Records from a data collection:
╔══

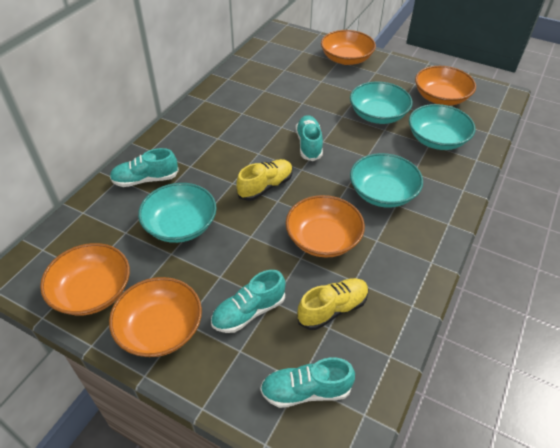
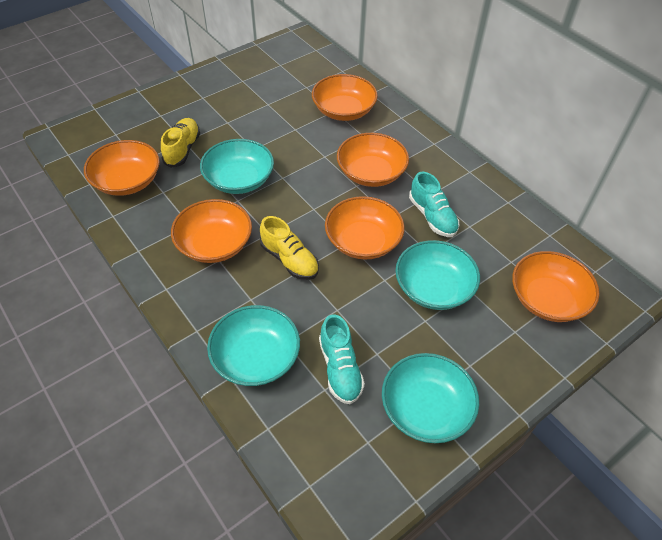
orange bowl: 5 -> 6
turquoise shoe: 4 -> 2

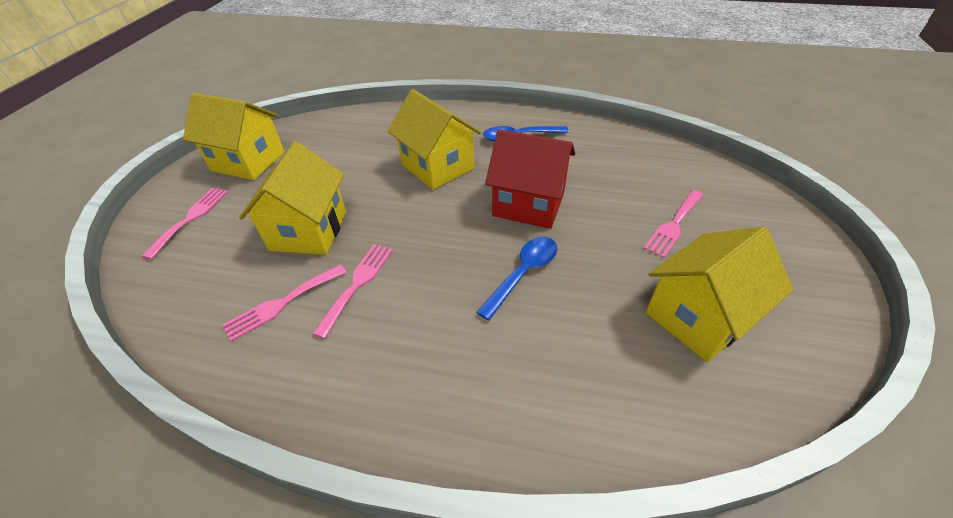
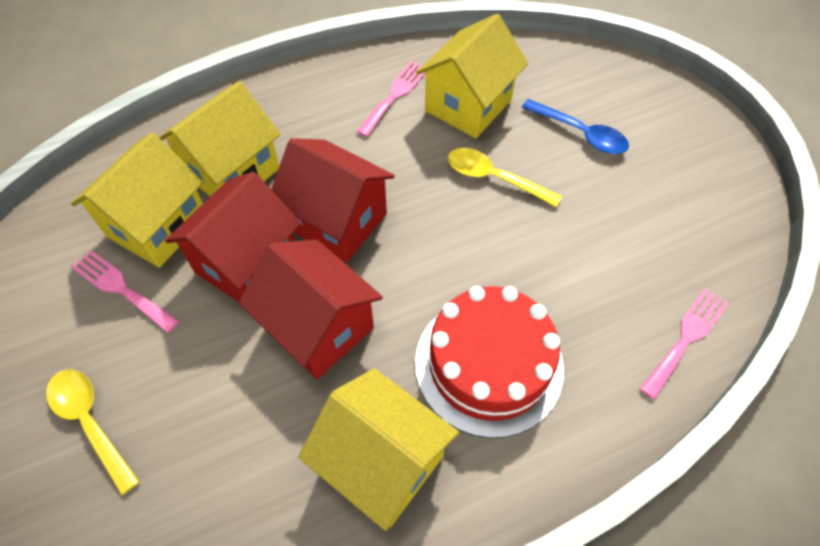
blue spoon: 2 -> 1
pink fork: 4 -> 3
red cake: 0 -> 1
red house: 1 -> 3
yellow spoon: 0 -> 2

╚══

Work request: Pictures aside, retype the entries above exactly as they are.

Exercise output:
orange bowl: 5 -> 6
turquoise shoe: 4 -> 2

blue spoon: 2 -> 1
pink fork: 4 -> 3
red cake: 0 -> 1
red house: 1 -> 3
yellow spoon: 0 -> 2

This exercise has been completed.